— Task statement —
Here are some records; quote them exactly, leaving out the pictures.

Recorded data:
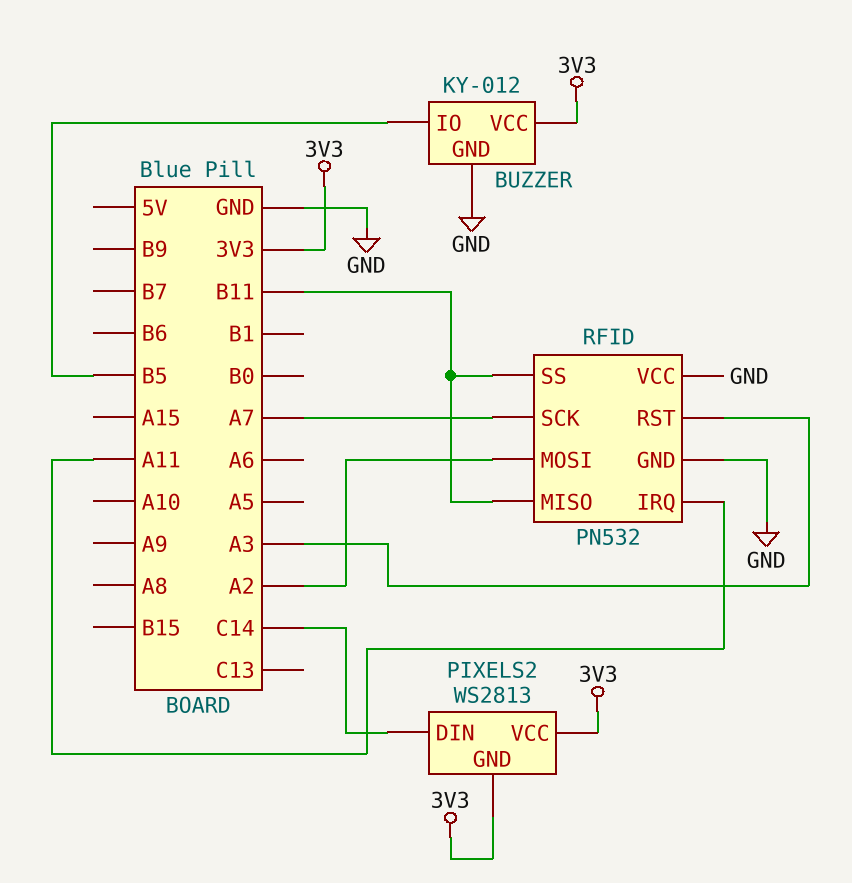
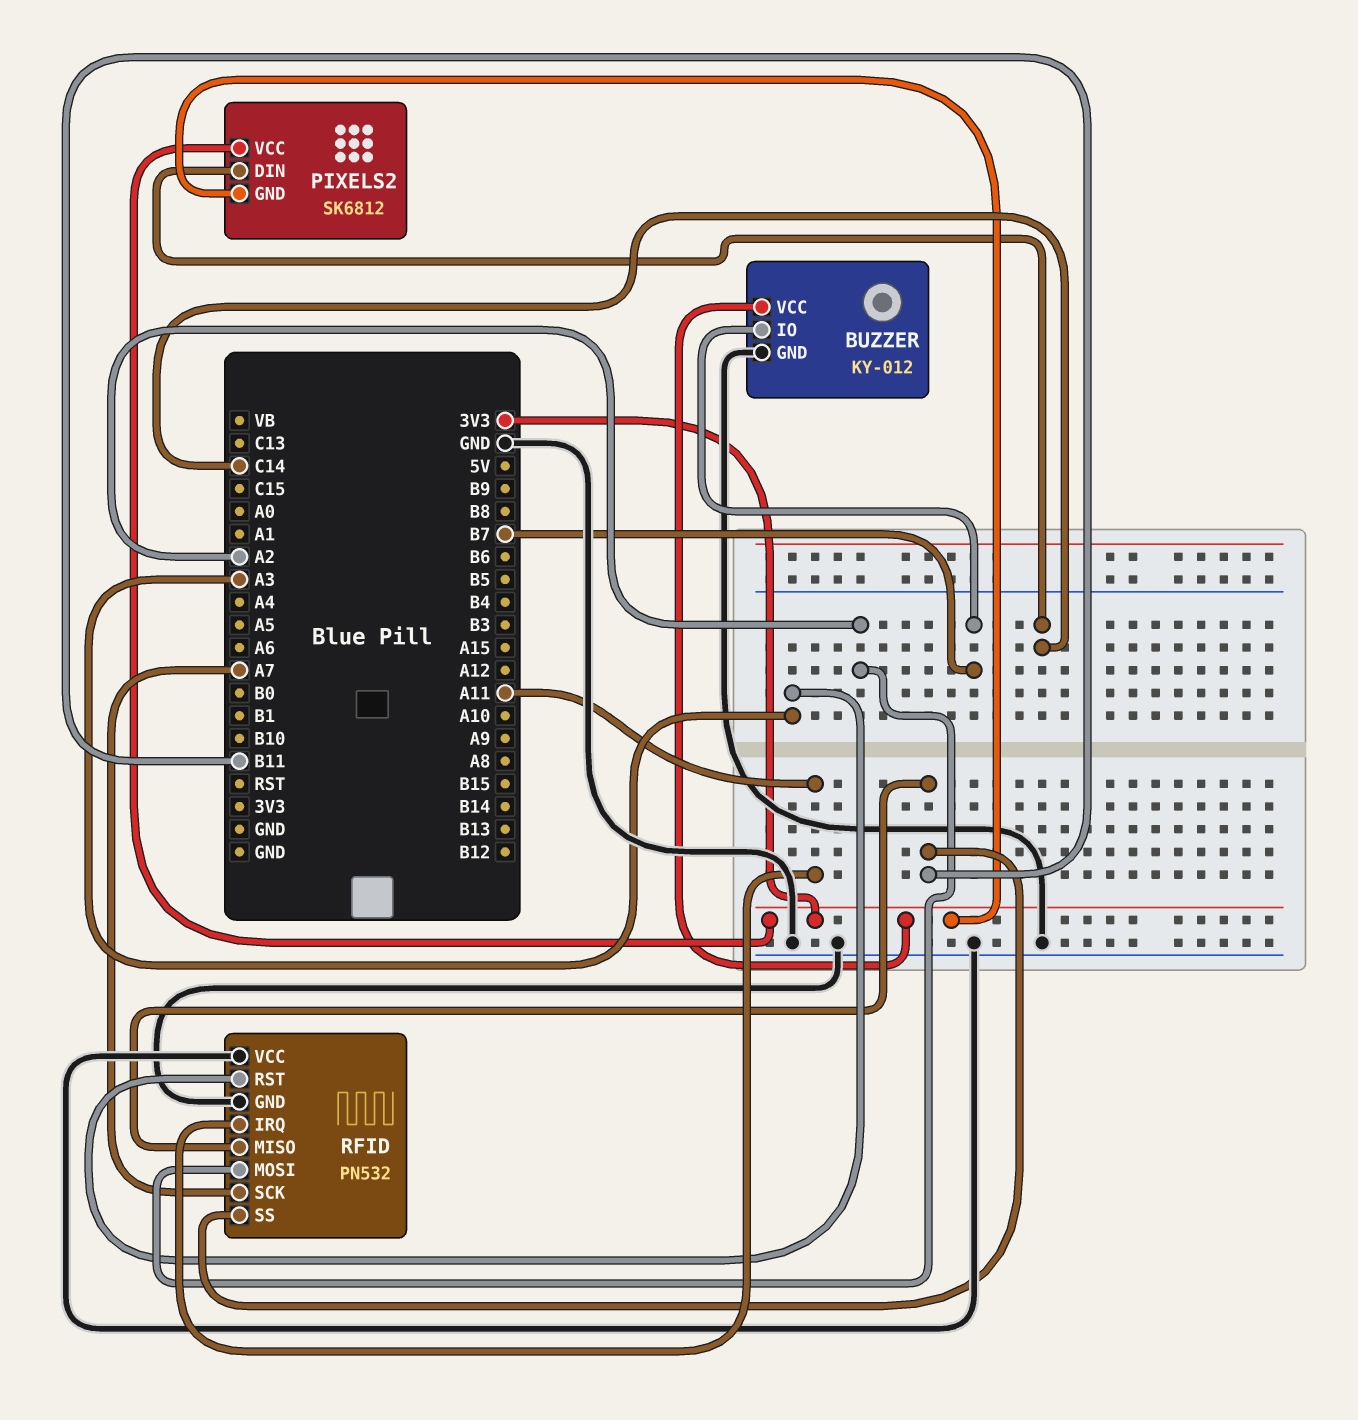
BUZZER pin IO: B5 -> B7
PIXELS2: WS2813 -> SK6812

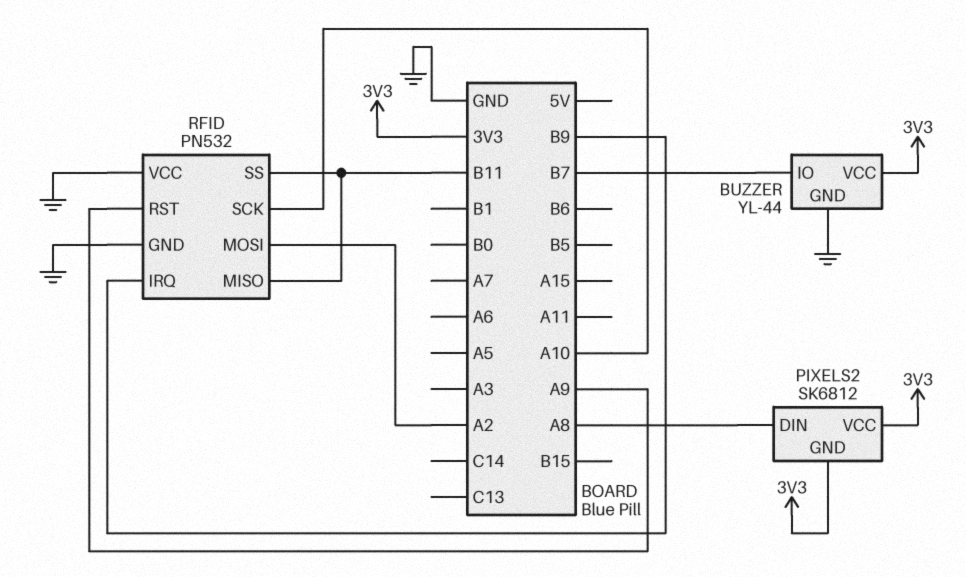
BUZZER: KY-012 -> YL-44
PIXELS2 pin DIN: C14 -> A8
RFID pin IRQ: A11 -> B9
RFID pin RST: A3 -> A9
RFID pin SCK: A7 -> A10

— Completed task —
BUZZER pin IO: B5 -> B7
PIXELS2: WS2813 -> SK6812

BUZZER: KY-012 -> YL-44
PIXELS2 pin DIN: C14 -> A8
RFID pin IRQ: A11 -> B9
RFID pin RST: A3 -> A9
RFID pin SCK: A7 -> A10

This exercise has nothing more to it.